● **Aim of the task**: Each line from the one containing "D1: diode (A" to the end of the listing below should be repeated exactly, with no other line included.

BEGIN Information

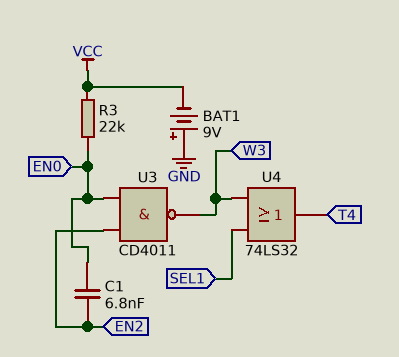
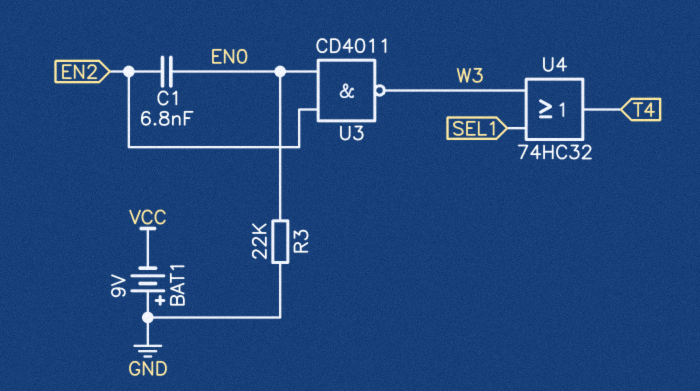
R3: 22k (EN0, VCC) -> 22k (EN0, GND)
U4: OR 74LS32 (in SEL1, in W3, out T4) -> OR 74HC32 (in SEL1, in W3, out T4)

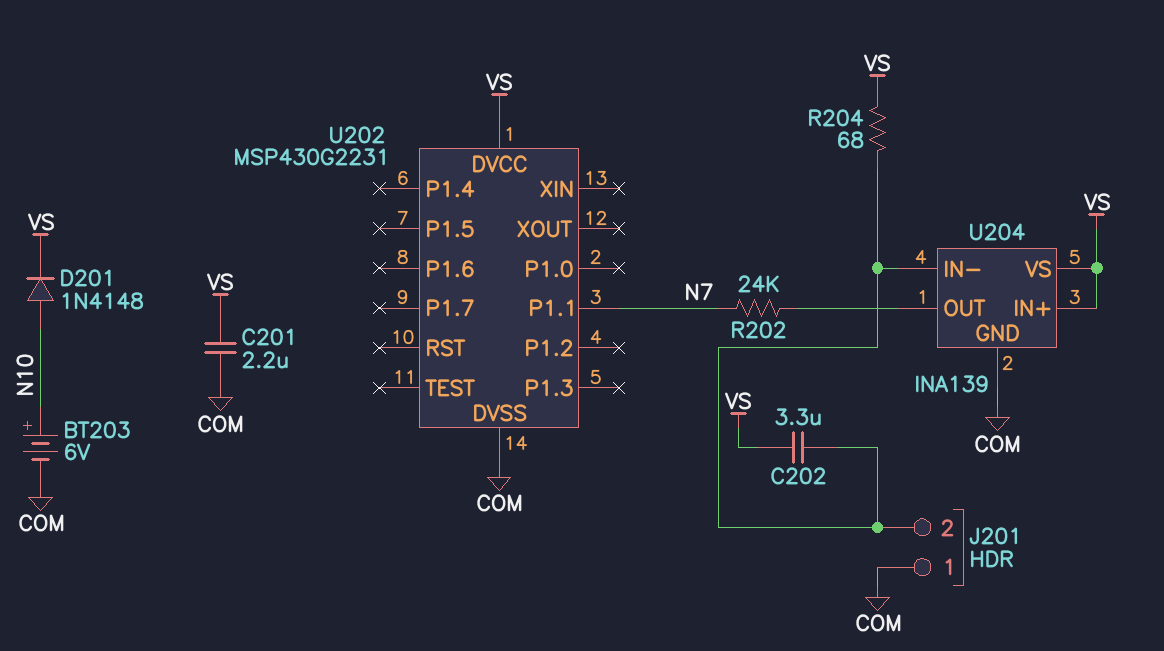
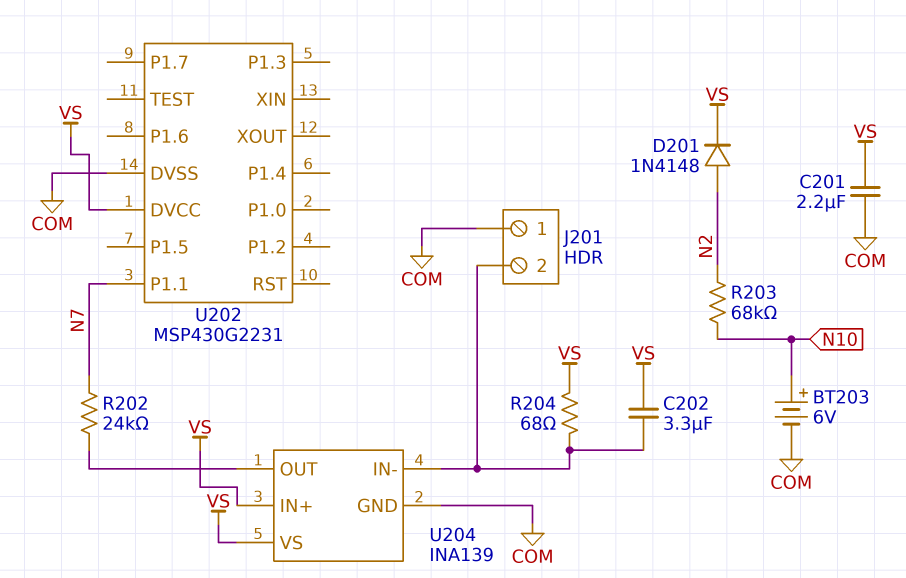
D201: diode 1N4148 (A N10, K VS) -> diode 1N4148 (A N2, K VS)
R203: none -> 68k (N2, N10)

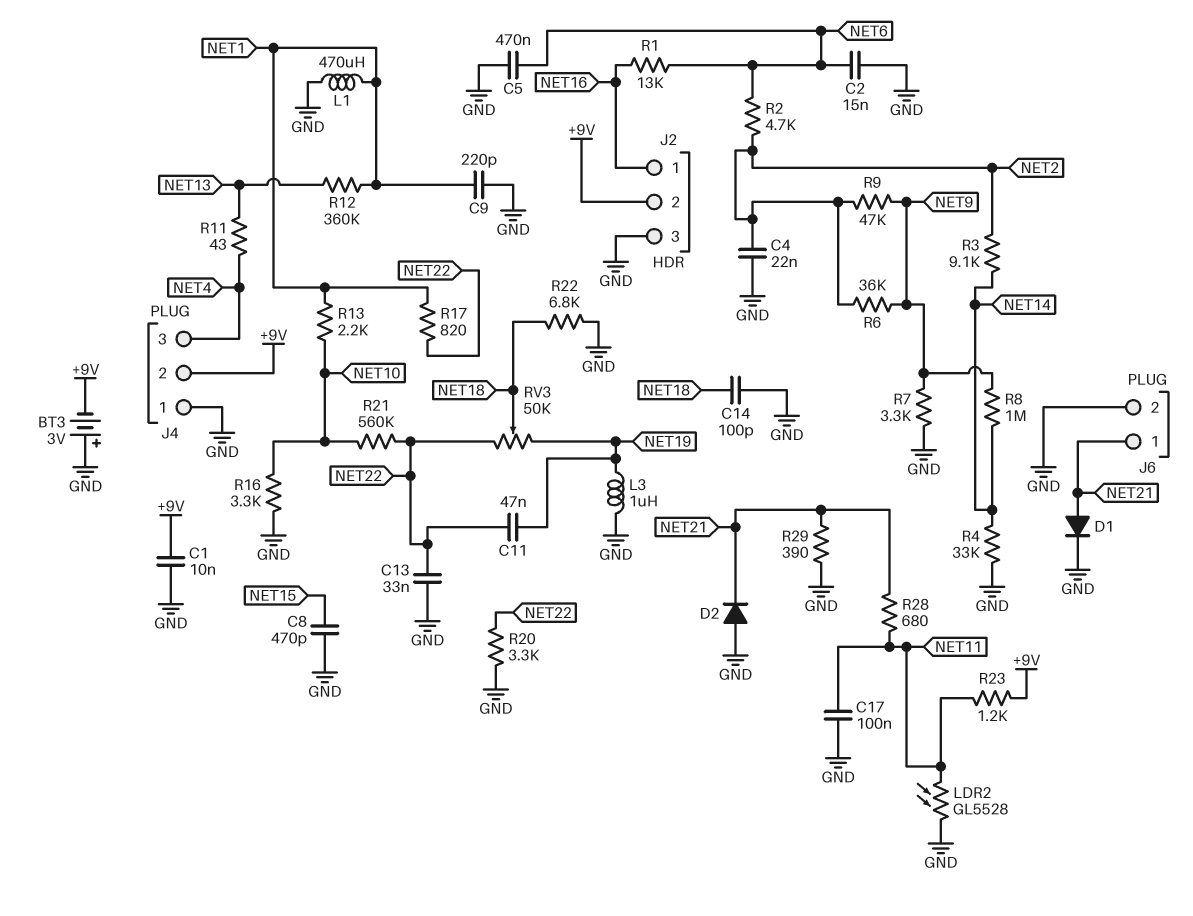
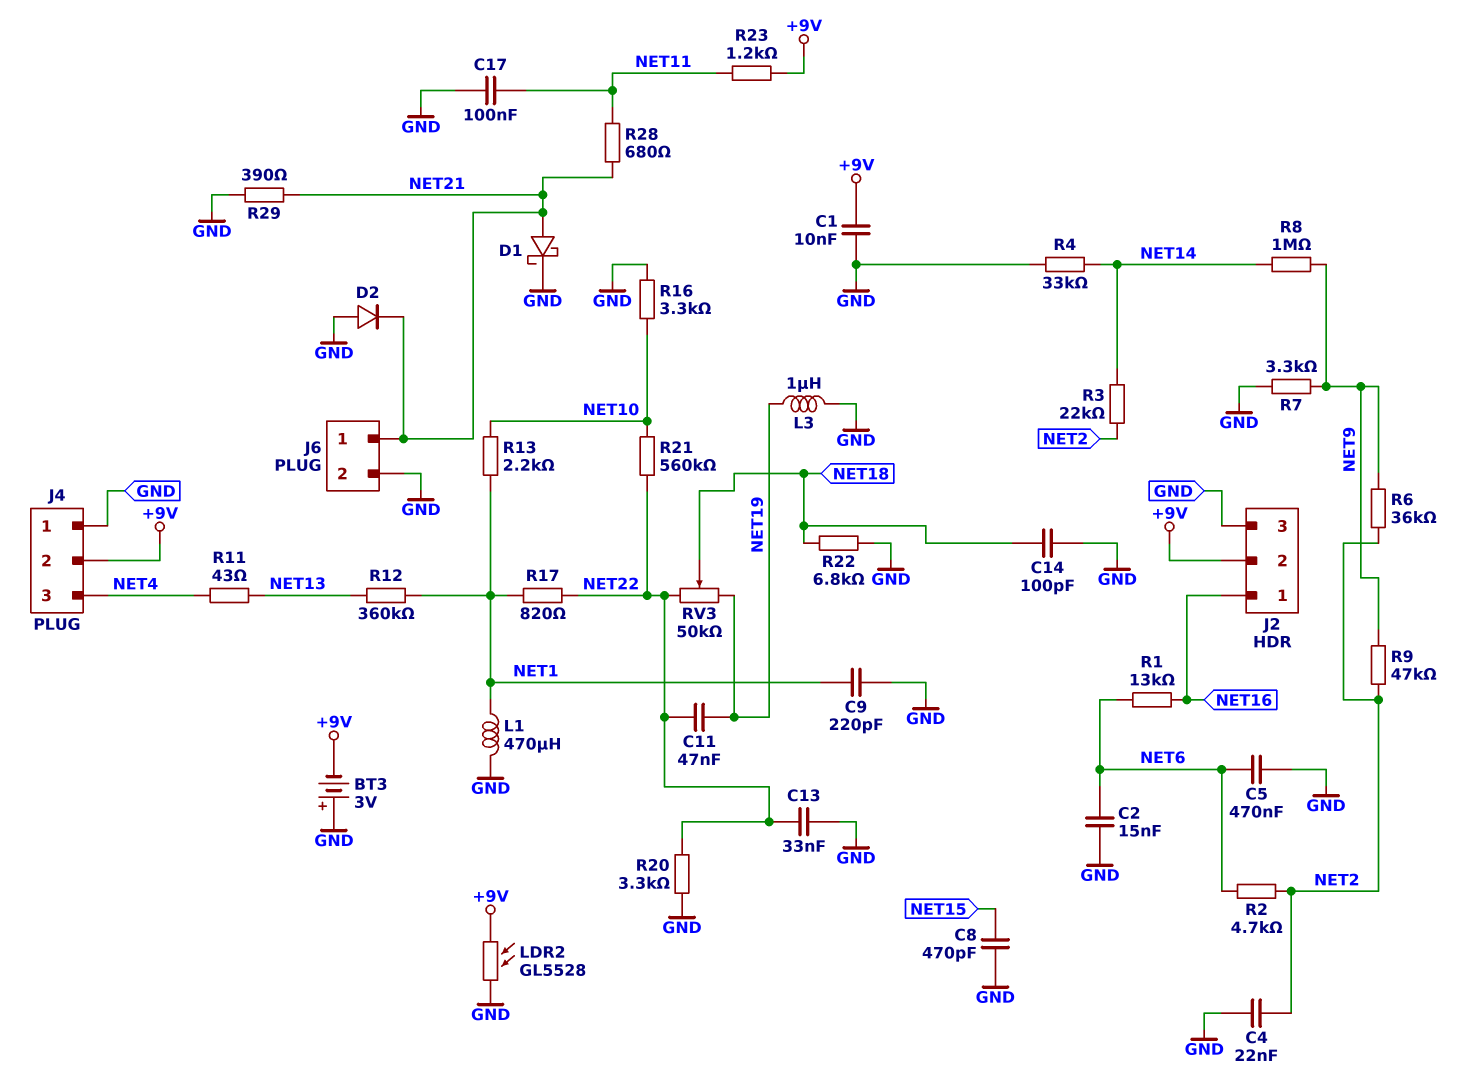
D1: diode (A NET21, K GND) -> schottky (A NET21, K GND)
LDR2: GL5528 (GND, NET11) -> GL5528 (+9V, GND)
R3: 9.1k (NET2, NET14) -> 22k (NET2, NET14)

END Information

● **Response area**:
D1: diode (A NET21, K GND) -> schottky (A NET21, K GND)
LDR2: GL5528 (GND, NET11) -> GL5528 (+9V, GND)
R3: 9.1k (NET2, NET14) -> 22k (NET2, NET14)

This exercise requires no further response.